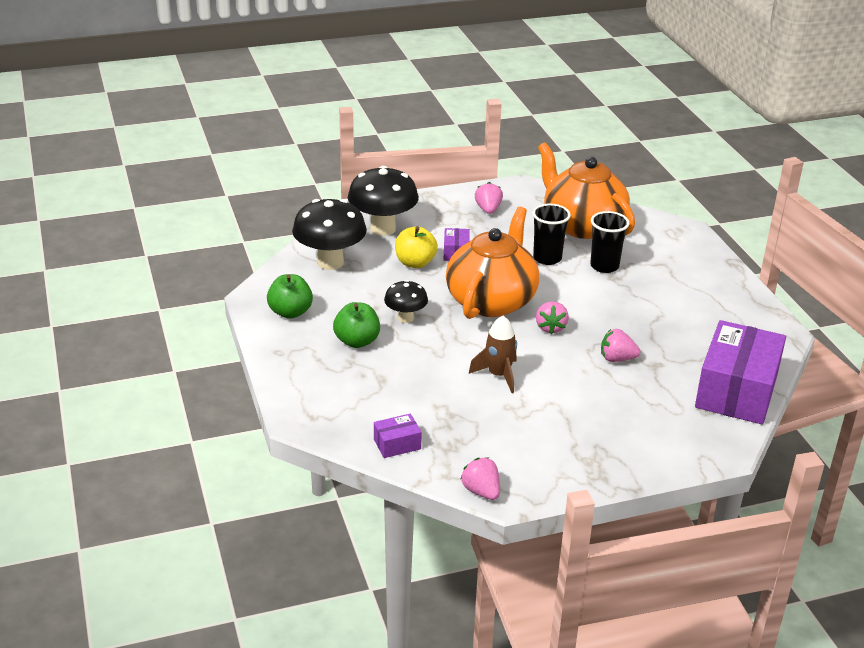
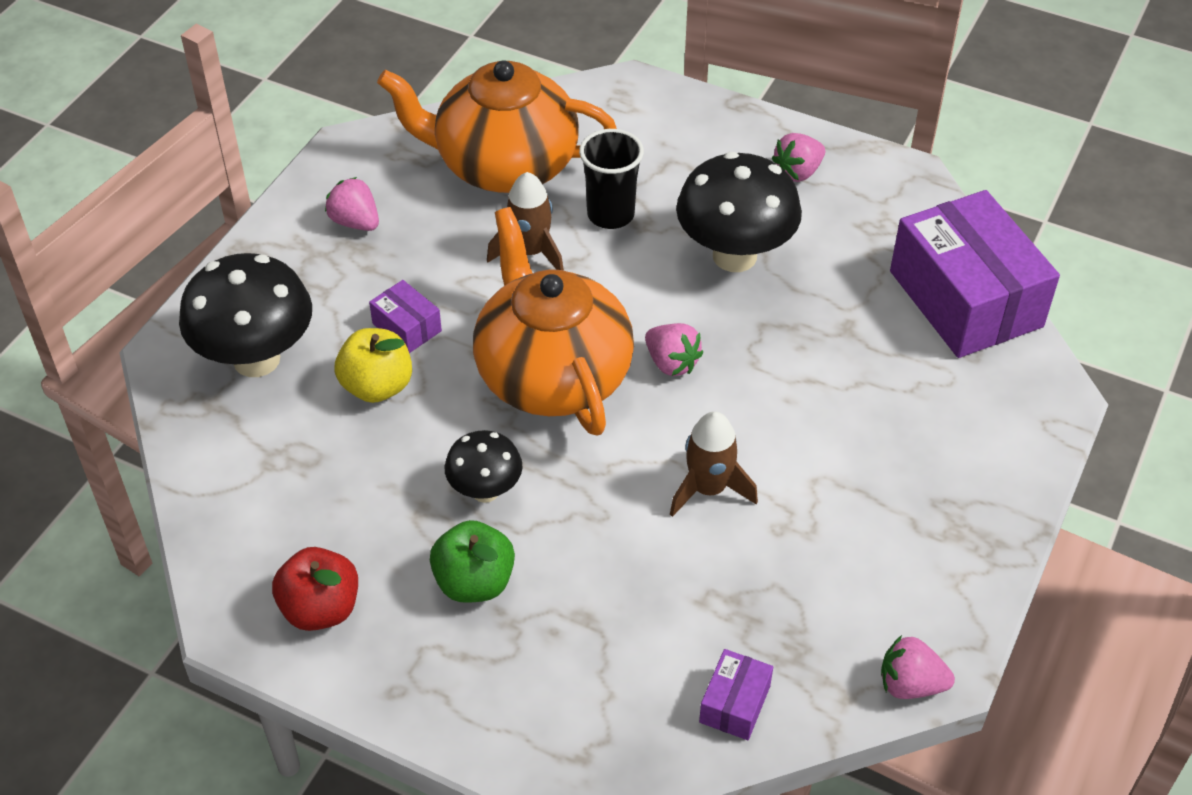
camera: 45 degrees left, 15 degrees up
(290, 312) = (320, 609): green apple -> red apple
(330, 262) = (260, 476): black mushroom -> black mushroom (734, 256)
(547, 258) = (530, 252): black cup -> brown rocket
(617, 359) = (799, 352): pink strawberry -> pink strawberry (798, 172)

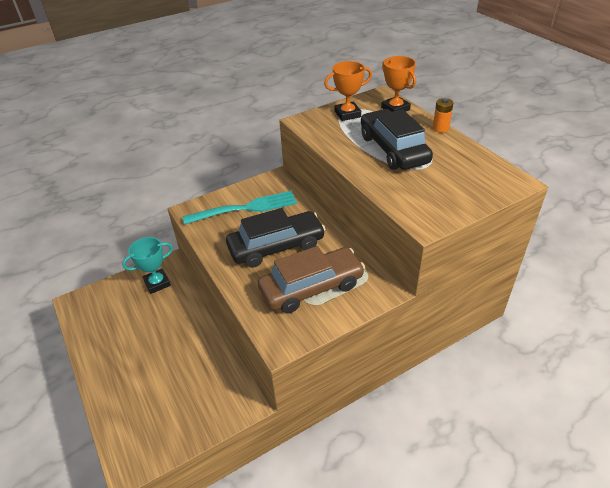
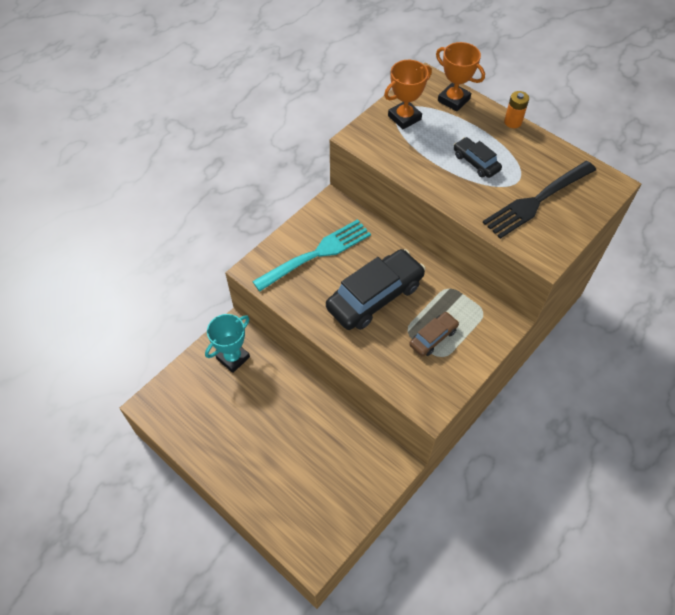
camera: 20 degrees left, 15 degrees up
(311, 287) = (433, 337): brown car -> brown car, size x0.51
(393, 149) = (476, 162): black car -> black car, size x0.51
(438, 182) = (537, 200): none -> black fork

◆ ◆ ◆

Omit the pictures. Repeat the rest of the data exactly.

camera: 45 degrees left, 15 degrees up
(290, 312) = (320, 609): green apple -> red apple
(330, 262) = (260, 476): black mushroom -> black mushroom (734, 256)
(547, 258) = (530, 252): black cup -> brown rocket
(617, 359) = (799, 352): pink strawberry -> pink strawberry (798, 172)

camera: 20 degrees left, 15 degrees up
(311, 287) = (433, 337): brown car -> brown car, size x0.51
(393, 149) = (476, 162): black car -> black car, size x0.51
(438, 182) = (537, 200): none -> black fork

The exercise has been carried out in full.